Exercise aim
When the line containing "R3: 3.3k (GND, N2) -> 3.3k (GND, N6)" is found in the data below, copy it and each line after it through the line containing "R8: 36 (GND, N2) -> 1M (GND, N2)", exactly and with no others.

Change detection data:
..........

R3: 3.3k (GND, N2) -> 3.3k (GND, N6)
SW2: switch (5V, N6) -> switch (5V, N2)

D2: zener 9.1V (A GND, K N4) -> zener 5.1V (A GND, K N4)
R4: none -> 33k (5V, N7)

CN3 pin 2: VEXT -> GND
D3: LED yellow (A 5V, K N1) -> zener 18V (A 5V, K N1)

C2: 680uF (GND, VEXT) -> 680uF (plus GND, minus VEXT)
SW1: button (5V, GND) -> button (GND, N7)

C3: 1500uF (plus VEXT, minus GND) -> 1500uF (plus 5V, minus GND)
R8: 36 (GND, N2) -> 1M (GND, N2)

..........

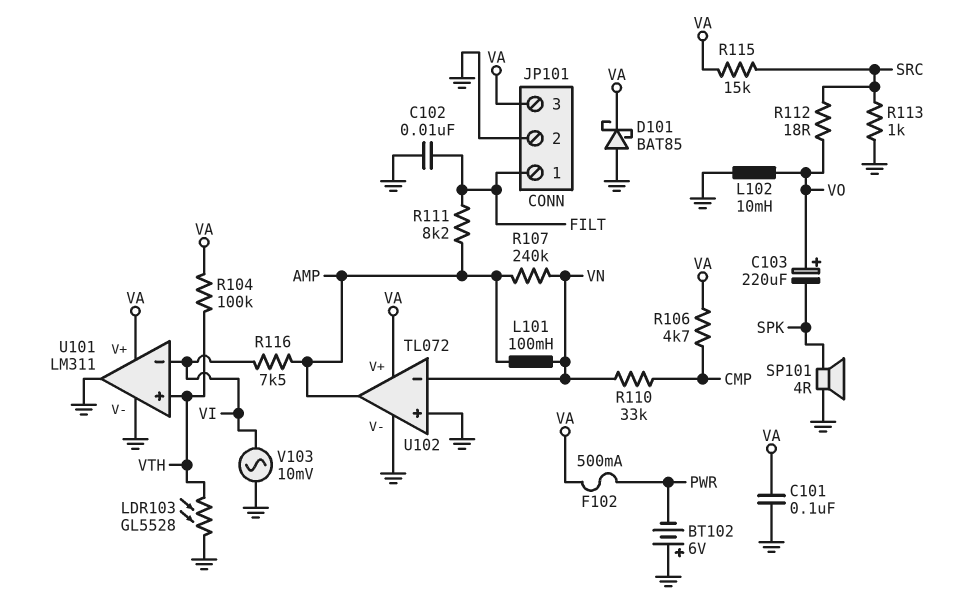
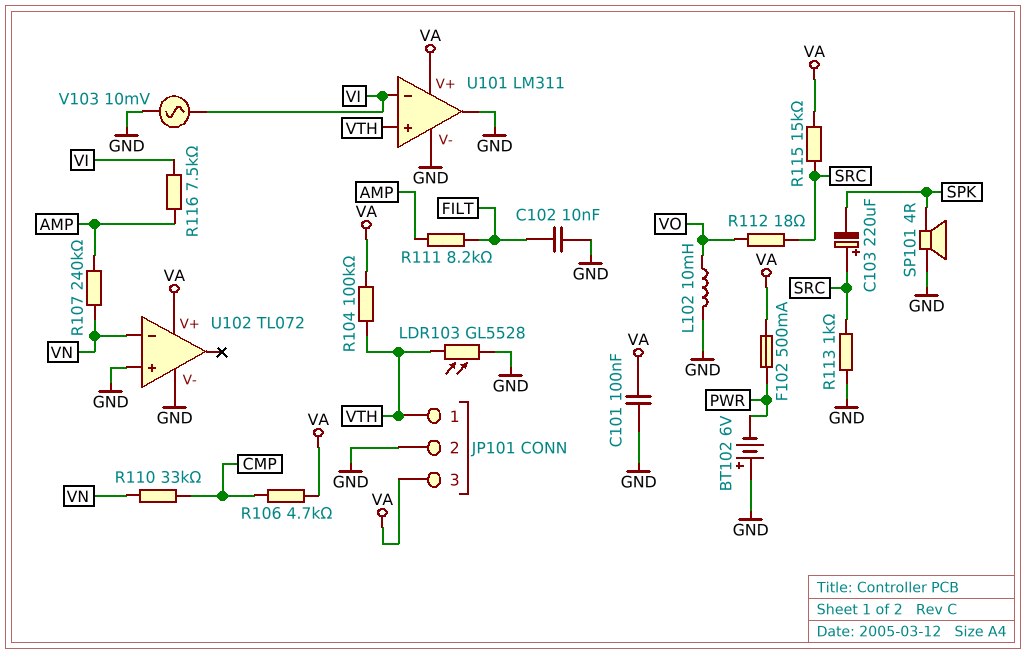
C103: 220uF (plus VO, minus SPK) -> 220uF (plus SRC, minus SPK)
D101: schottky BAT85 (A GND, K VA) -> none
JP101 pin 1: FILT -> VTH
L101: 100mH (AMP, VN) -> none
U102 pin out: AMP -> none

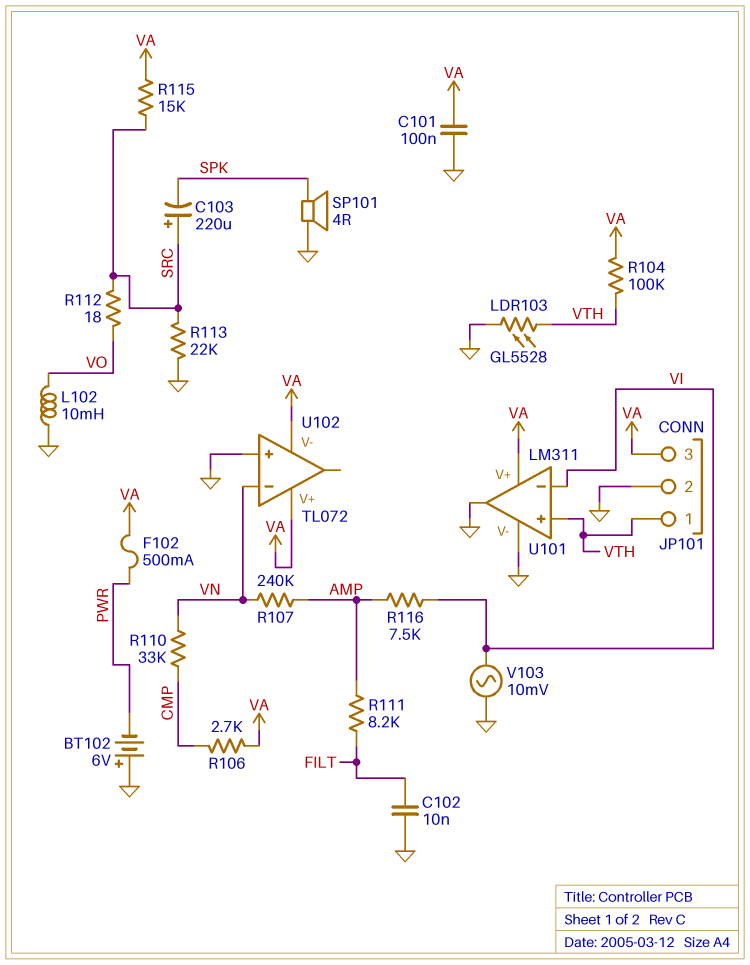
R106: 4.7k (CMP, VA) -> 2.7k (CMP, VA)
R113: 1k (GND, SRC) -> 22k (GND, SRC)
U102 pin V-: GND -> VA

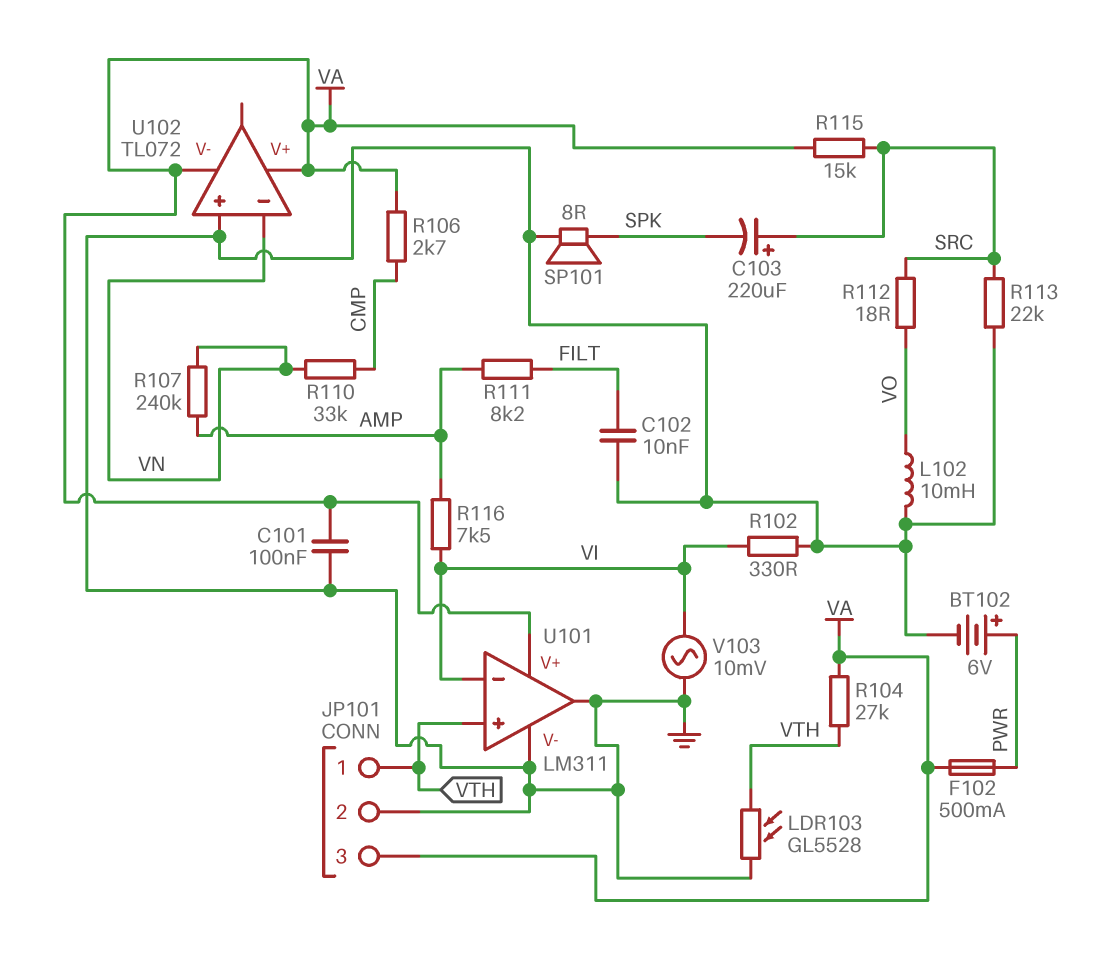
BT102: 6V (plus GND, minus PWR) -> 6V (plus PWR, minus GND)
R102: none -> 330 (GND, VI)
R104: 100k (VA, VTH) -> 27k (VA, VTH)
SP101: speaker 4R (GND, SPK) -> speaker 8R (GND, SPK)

..........

Solved exercise
R3: 3.3k (GND, N2) -> 3.3k (GND, N6)
SW2: switch (5V, N6) -> switch (5V, N2)

D2: zener 9.1V (A GND, K N4) -> zener 5.1V (A GND, K N4)
R4: none -> 33k (5V, N7)

CN3 pin 2: VEXT -> GND
D3: LED yellow (A 5V, K N1) -> zener 18V (A 5V, K N1)

C2: 680uF (GND, VEXT) -> 680uF (plus GND, minus VEXT)
SW1: button (5V, GND) -> button (GND, N7)

C3: 1500uF (plus VEXT, minus GND) -> 1500uF (plus 5V, minus GND)
R8: 36 (GND, N2) -> 1M (GND, N2)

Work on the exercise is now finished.